▶ [INPUT RECORDS]:
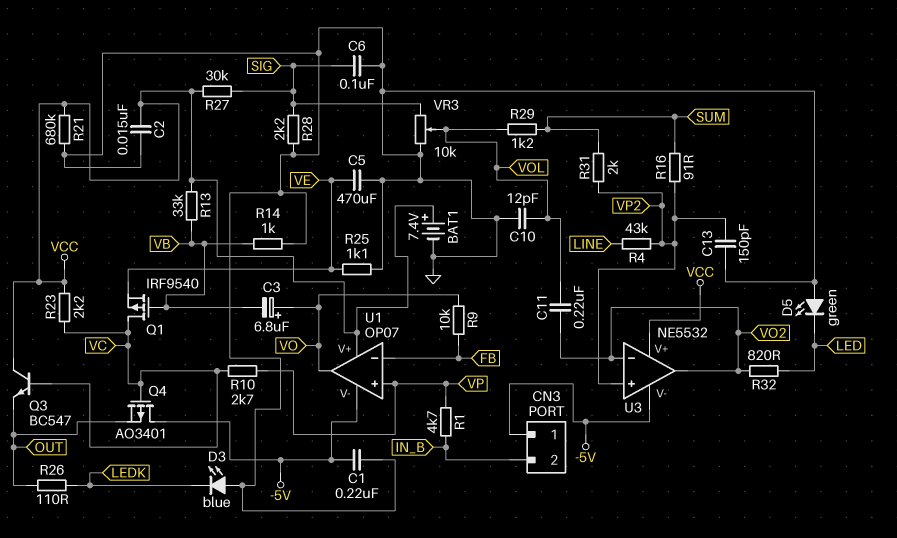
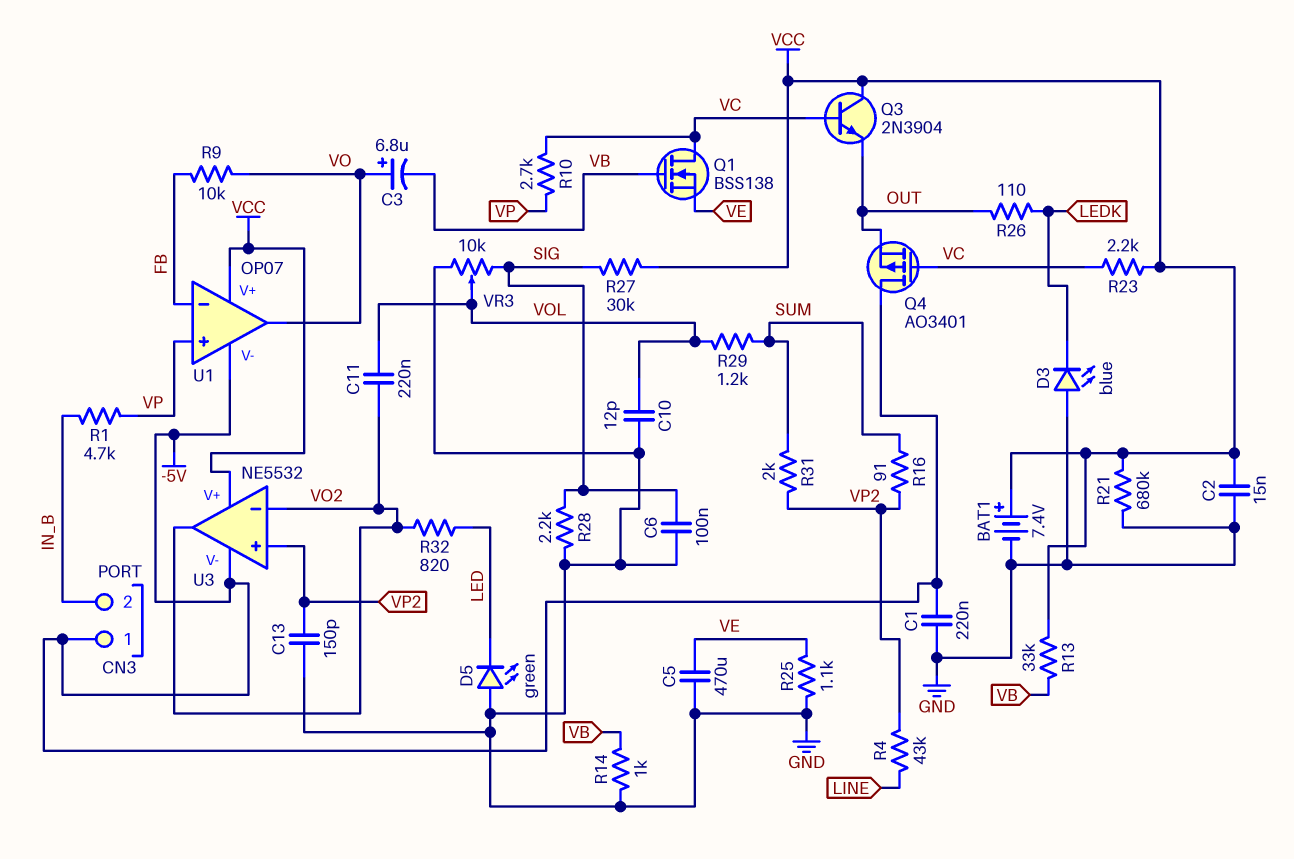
Q1: PMOS IRF9540 (G VB, D VC, S VE) -> NMOS BSS138 (G VB, D VC, S VE)
Q3: NPN BC547 (B VC, C VCC, E OUT) -> NPN 2N3904 (B VC, C VCC, E OUT)

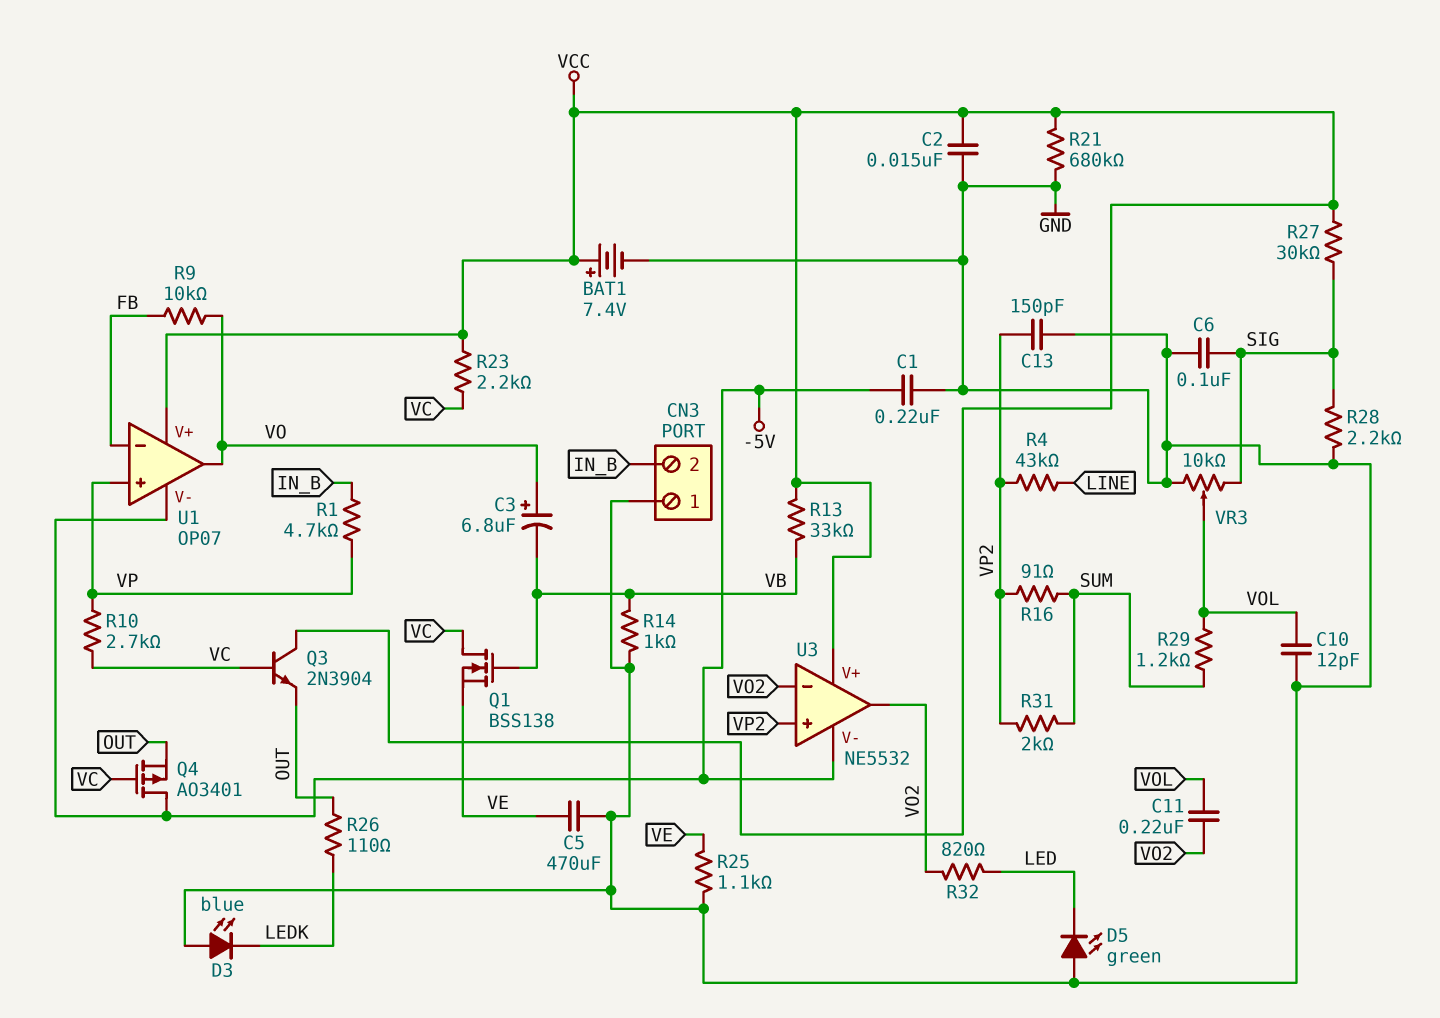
CN3 pin 1: -5V -> GND

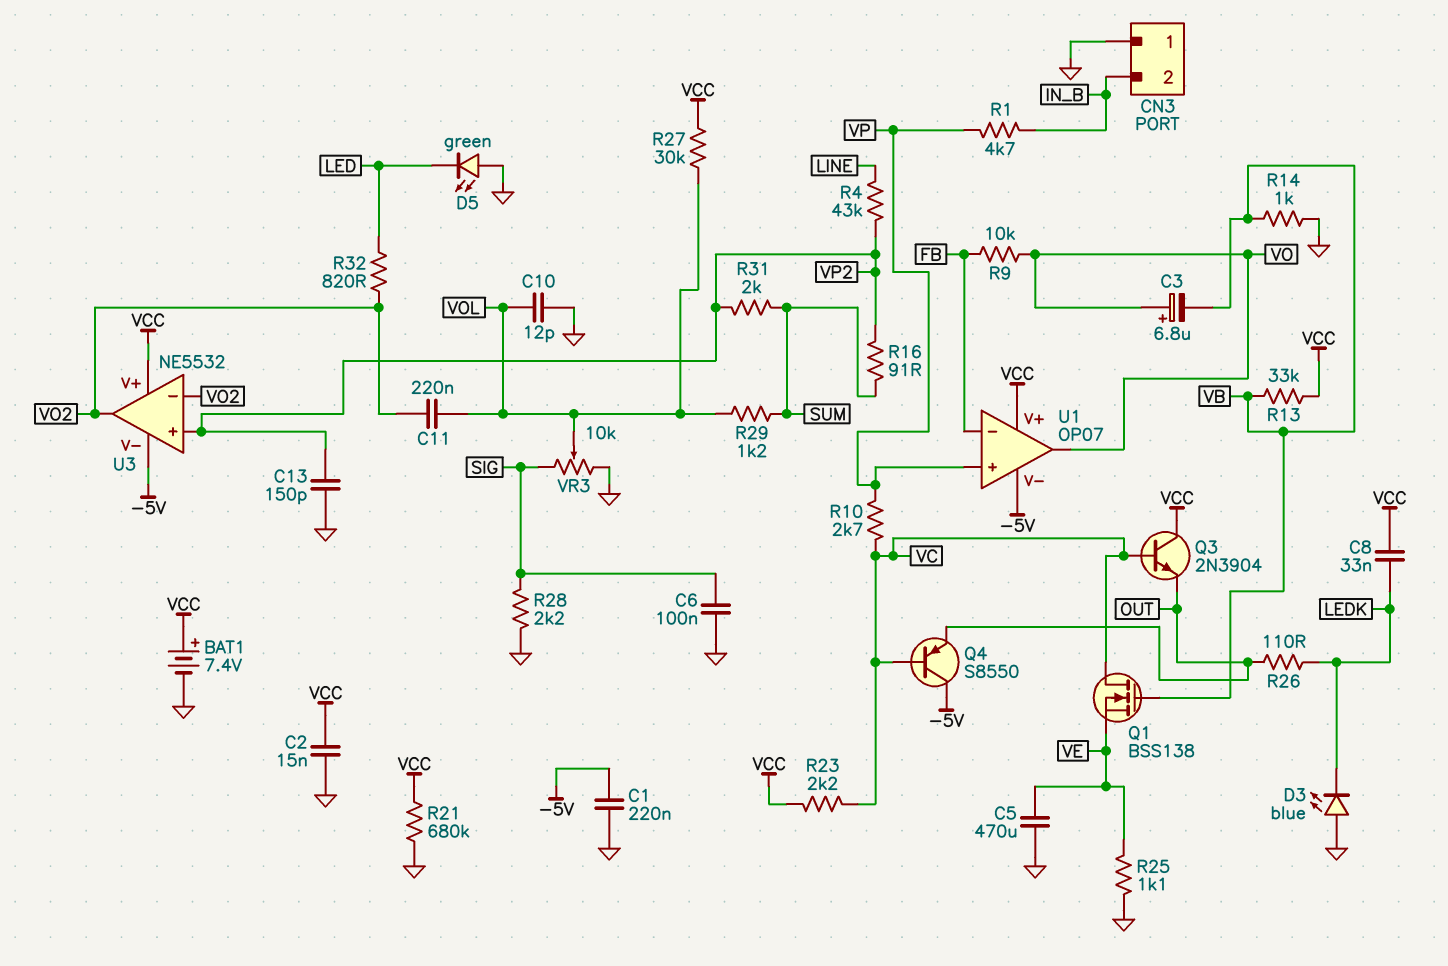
C8: none -> 33nF (LEDK, VCC)
Q4: PMOS AO3401 (G VC, D -5V, S OUT) -> PNP S8550 (B VC, C -5V, E OUT)
R27: 30k (SIG, VCC) -> 30k (VCC, VOL)

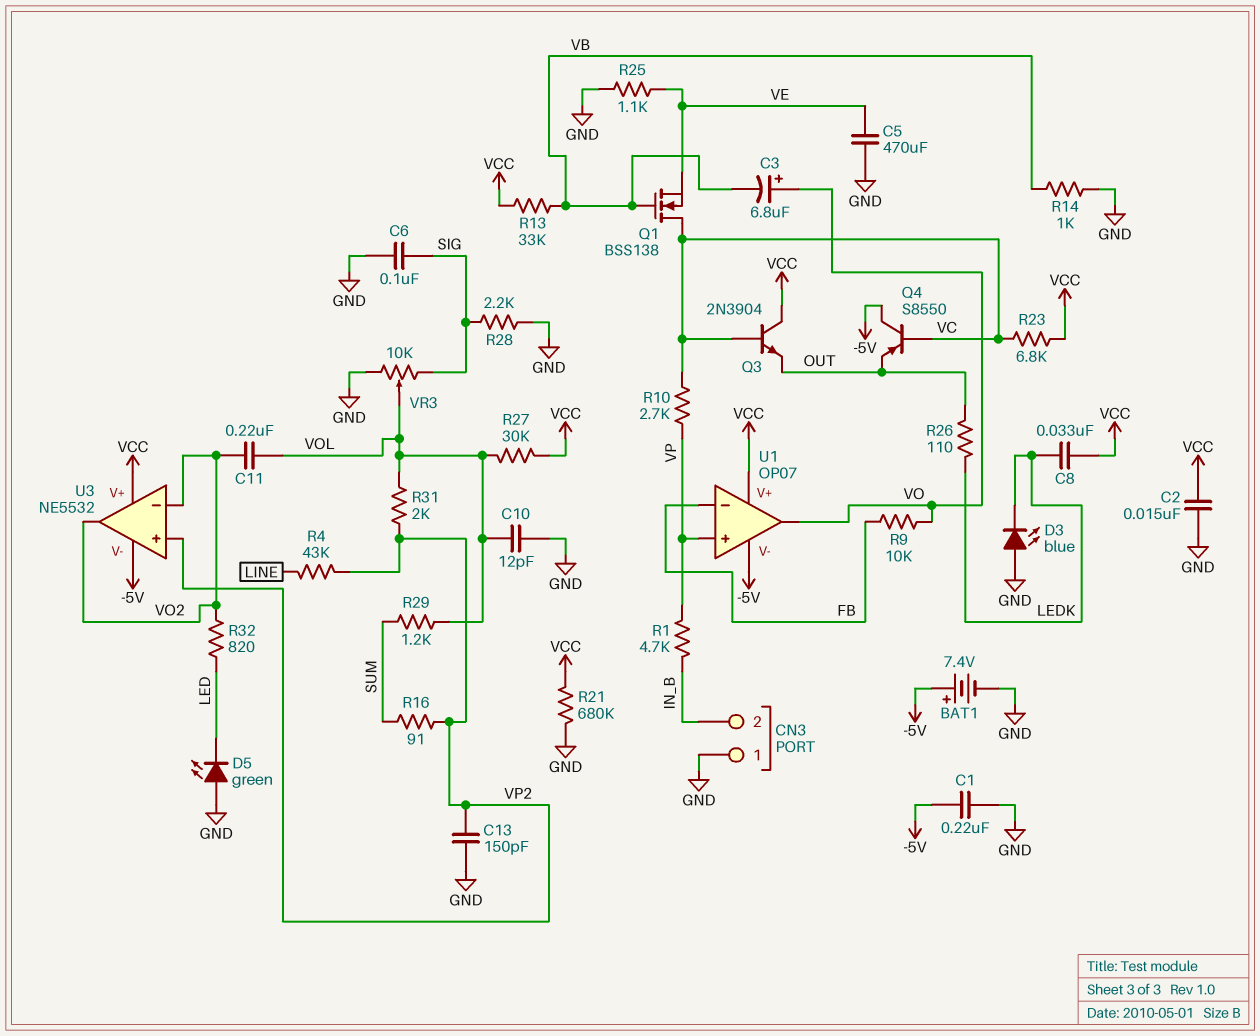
BAT1: 7.4V (plus VCC, minus GND) -> 7.4V (plus -5V, minus GND)
R23: 2.2k (VC, VCC) -> 6.8k (VC, VCC)
R31: 2k (SUM, VP2) -> 2k (VOL, VP2)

▶ [TASK TO CARRY OUT]:
In the entries above, which lines hold the string "PMOS"? Report all of them.

▶ [REPLY]:
Q1: PMOS IRF9540 (G VB, D VC, S VE) -> NMOS BSS138 (G VB, D VC, S VE)
Q4: PMOS AO3401 (G VC, D -5V, S OUT) -> PNP S8550 (B VC, C -5V, E OUT)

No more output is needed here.